TASK BRIEF:
Return all the data verbatim but without images.

== Segment start ==

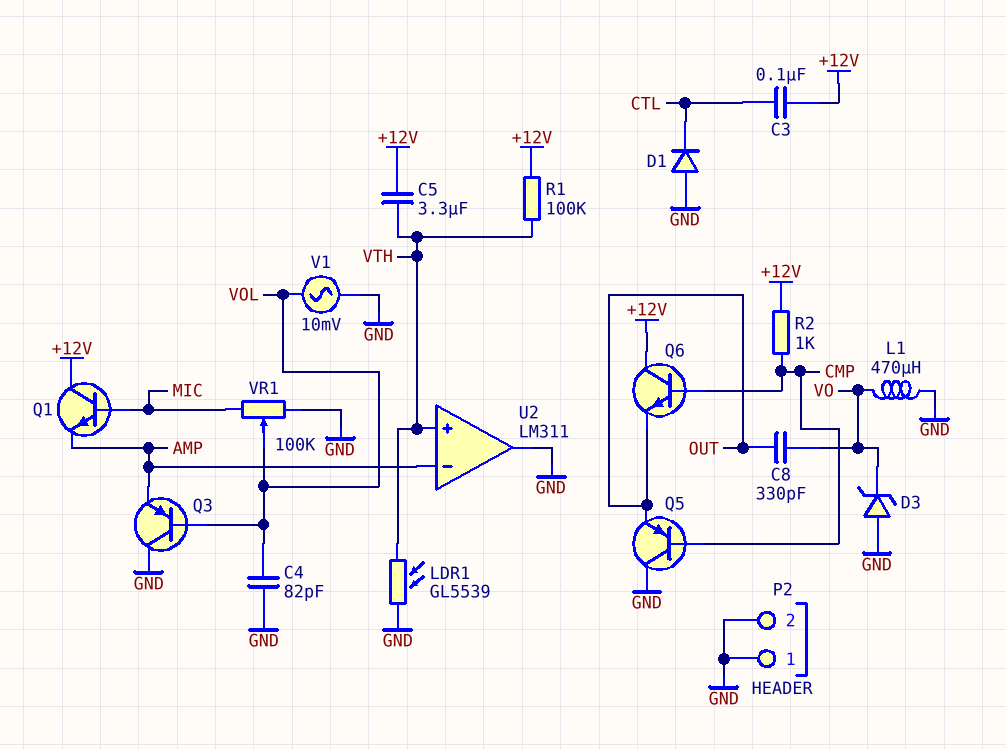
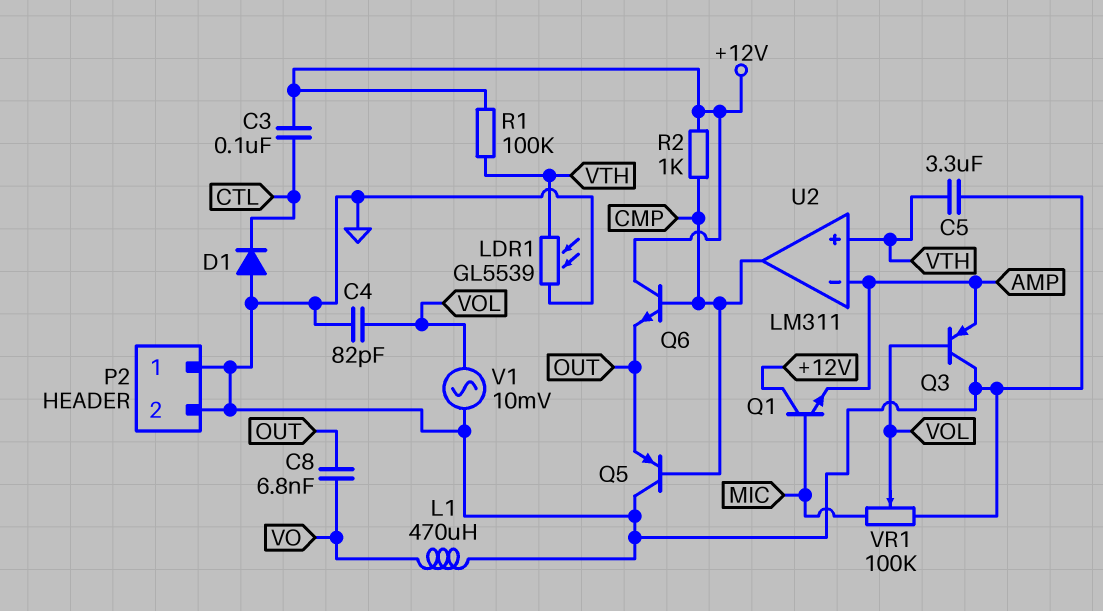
C5: 3.3uF (+12V, VTH) -> 3.3uF (GND, VTH)
C8: 330pF (OUT, VO) -> 6.8nF (OUT, VO)
D3: zener (A GND, K VO) -> none
U2 pin out: GND -> CMP

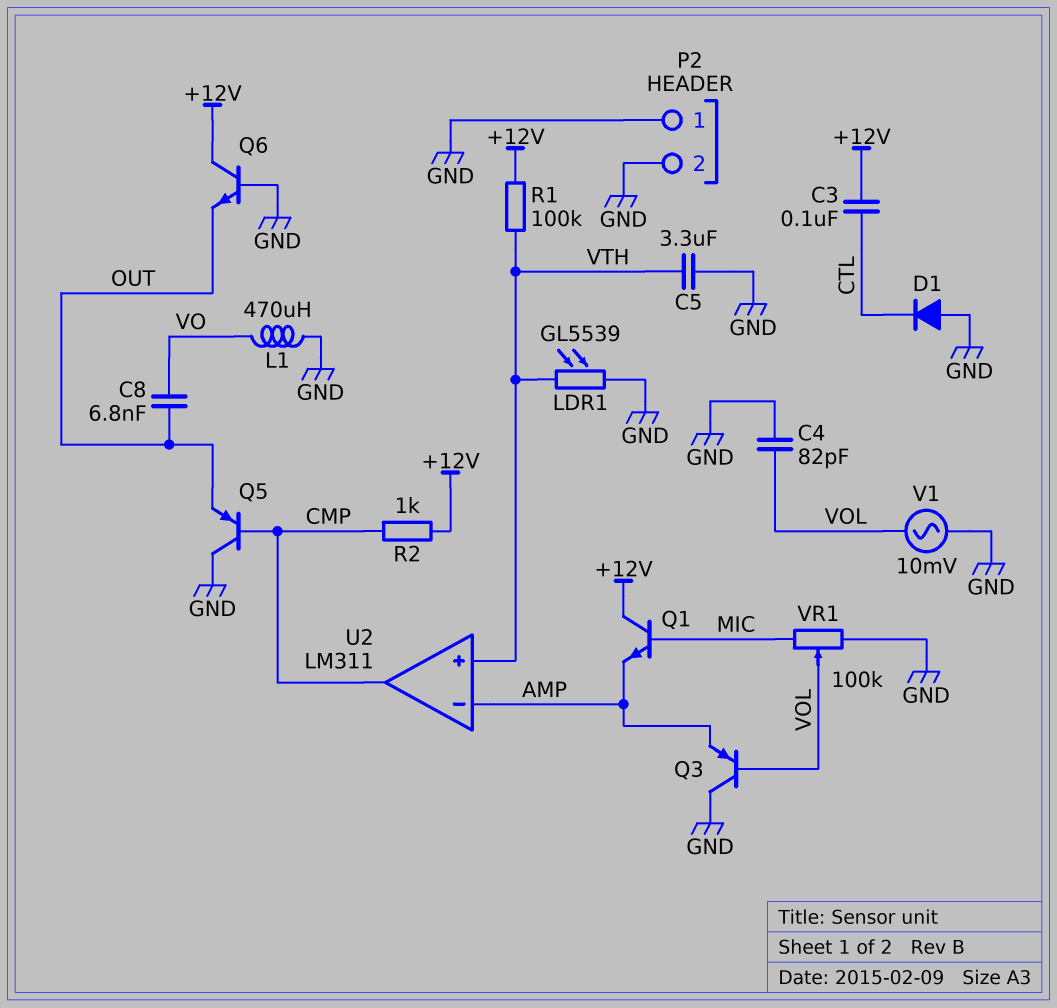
Q6: NPN (B CMP, C +12V, E OUT) -> NPN (B GND, C +12V, E OUT)

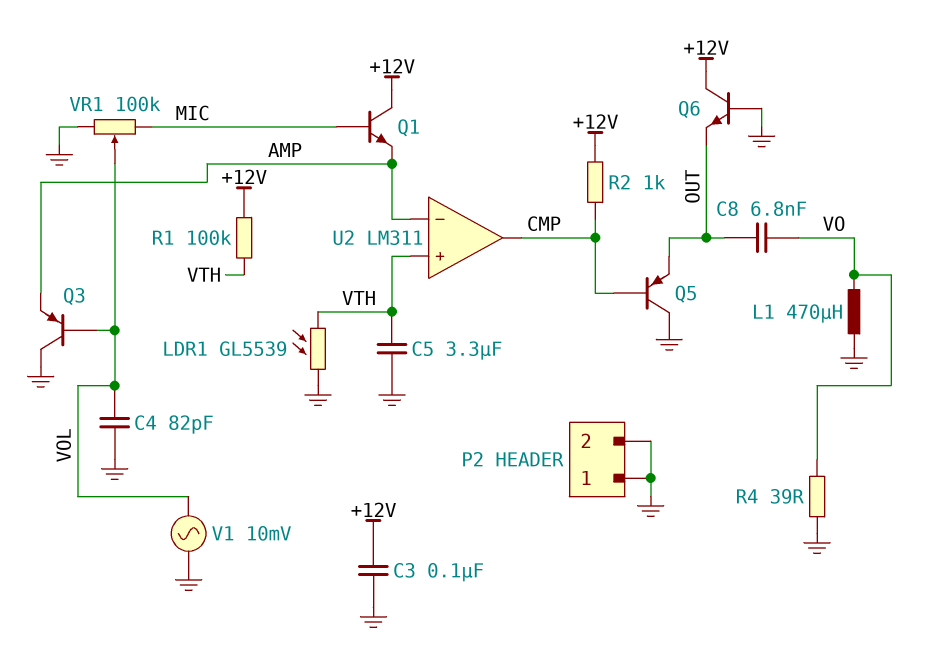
C3: 100nF (+12V, CTL) -> 100nF (+12V, GND)
D1: diode (A GND, K CTL) -> none
R4: none -> 39 (GND, VO)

== Segment end ==

TASK SOLUTION:
C5: 3.3uF (+12V, VTH) -> 3.3uF (GND, VTH)
C8: 330pF (OUT, VO) -> 6.8nF (OUT, VO)
D3: zener (A GND, K VO) -> none
U2 pin out: GND -> CMP

Q6: NPN (B CMP, C +12V, E OUT) -> NPN (B GND, C +12V, E OUT)

C3: 100nF (+12V, CTL) -> 100nF (+12V, GND)
D1: diode (A GND, K CTL) -> none
R4: none -> 39 (GND, VO)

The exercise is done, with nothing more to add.